(DATA LINES):
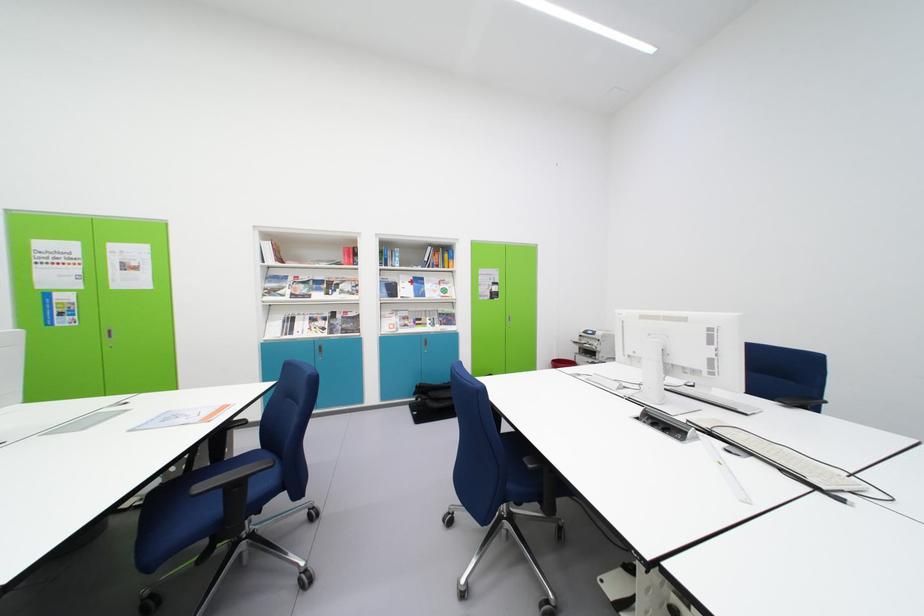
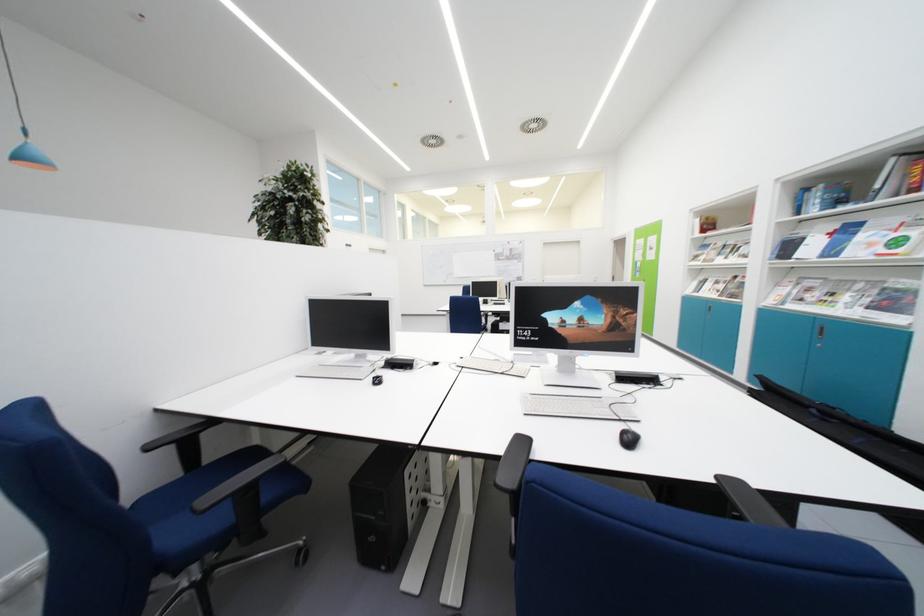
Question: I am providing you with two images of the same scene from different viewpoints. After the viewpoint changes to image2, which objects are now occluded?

...

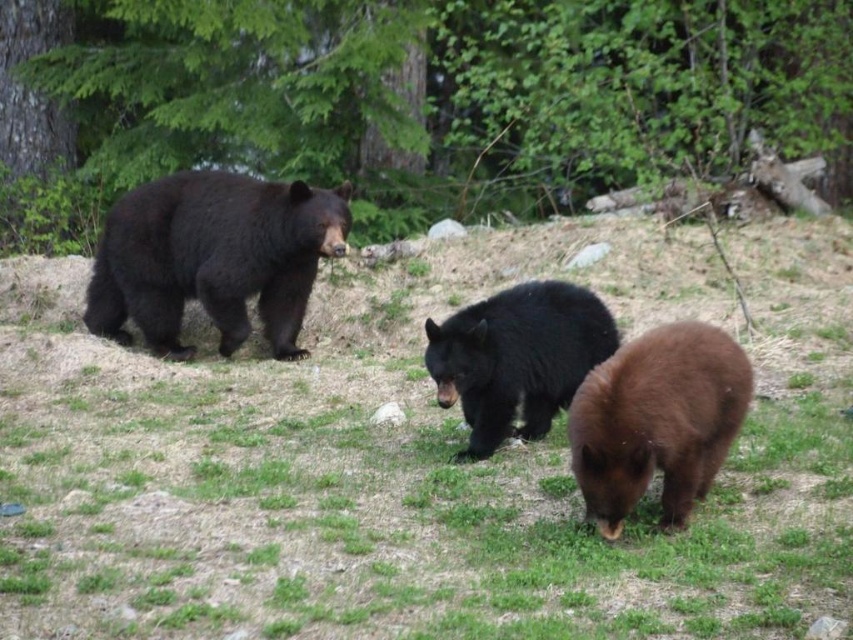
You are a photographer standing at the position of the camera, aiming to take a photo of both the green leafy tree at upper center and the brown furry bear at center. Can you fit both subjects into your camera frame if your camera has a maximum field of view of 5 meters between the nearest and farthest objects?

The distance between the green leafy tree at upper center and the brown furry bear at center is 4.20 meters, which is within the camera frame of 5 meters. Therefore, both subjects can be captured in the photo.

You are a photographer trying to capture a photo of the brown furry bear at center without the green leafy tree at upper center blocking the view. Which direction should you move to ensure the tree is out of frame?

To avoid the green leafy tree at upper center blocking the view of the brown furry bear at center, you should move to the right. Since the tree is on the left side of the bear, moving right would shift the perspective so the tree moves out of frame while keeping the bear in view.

==

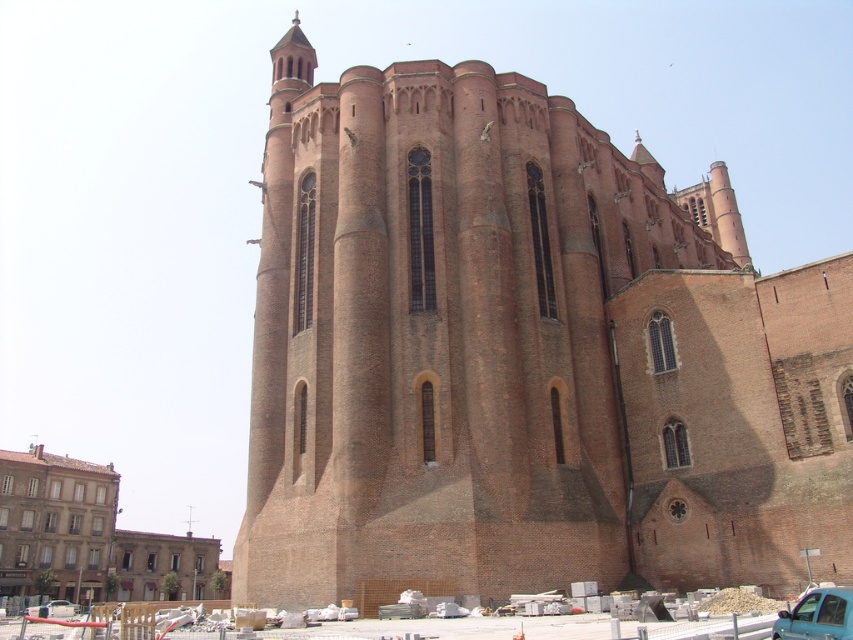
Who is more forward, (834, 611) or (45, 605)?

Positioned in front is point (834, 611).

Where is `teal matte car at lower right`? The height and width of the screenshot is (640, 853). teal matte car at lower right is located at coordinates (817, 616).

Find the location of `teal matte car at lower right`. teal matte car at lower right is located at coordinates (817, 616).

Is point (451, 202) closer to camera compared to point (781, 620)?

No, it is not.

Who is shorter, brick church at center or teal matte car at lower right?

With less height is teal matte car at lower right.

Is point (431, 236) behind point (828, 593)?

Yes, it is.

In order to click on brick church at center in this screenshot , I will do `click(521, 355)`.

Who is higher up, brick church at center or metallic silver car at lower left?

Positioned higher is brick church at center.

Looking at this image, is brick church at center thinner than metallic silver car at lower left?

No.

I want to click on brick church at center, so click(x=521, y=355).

(STATED GOAL):
Copy out the records above verbatim, beginning with the line containing "The distance between" and ending with the line containing "You are a photographer trying", both lines included.

(RESULT):
The distance between the green leafy tree at upper center and the brown furry bear at center is 4.20 meters, which is within the camera frame of 5 meters. Therefore, both subjects can be captured in the photo.

You are a photographer trying to capture a photo of the brown furry bear at center without the green leafy tree at upper center blocking the view. Which direction should you move to ensure the tree is out of frame?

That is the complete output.